Problem description: Please restate every record below word for word and skip the pictures.

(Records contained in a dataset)
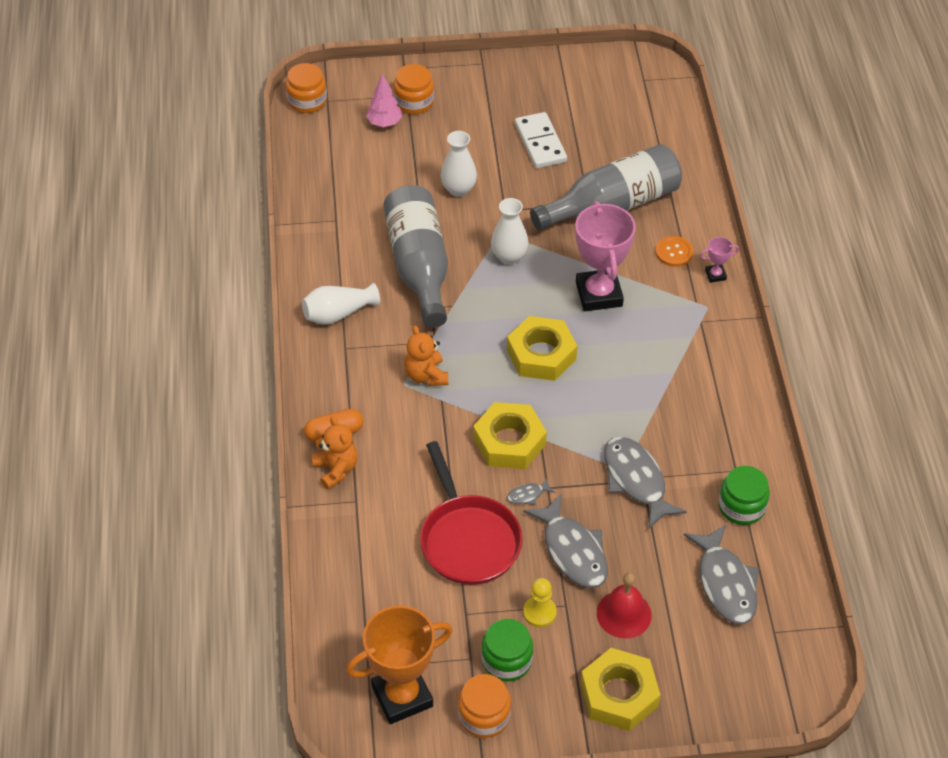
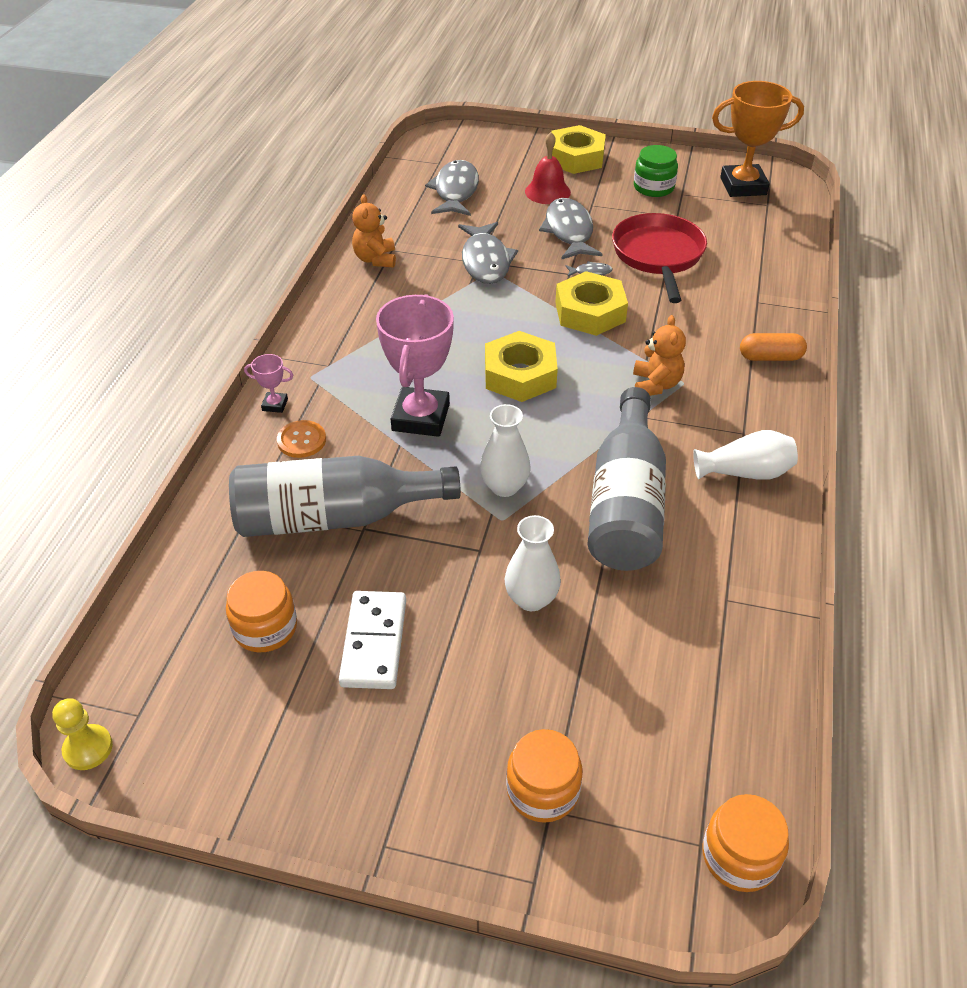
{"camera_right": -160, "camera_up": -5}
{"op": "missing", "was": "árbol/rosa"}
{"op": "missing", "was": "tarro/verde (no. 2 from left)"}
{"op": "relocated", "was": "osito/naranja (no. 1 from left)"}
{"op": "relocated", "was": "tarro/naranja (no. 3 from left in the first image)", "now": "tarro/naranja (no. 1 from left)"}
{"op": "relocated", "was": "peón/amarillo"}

Solution to the exercise:
{"camera_right": -160, "camera_up": -5}
{"op": "missing", "was": "árbol/rosa"}
{"op": "missing", "was": "tarro/verde (no. 2 from left)"}
{"op": "relocated", "was": "osito/naranja (no. 1 from left)"}
{"op": "relocated", "was": "tarro/naranja (no. 3 from left in the first image)", "now": "tarro/naranja (no. 1 from left)"}
{"op": "relocated", "was": "peón/amarillo"}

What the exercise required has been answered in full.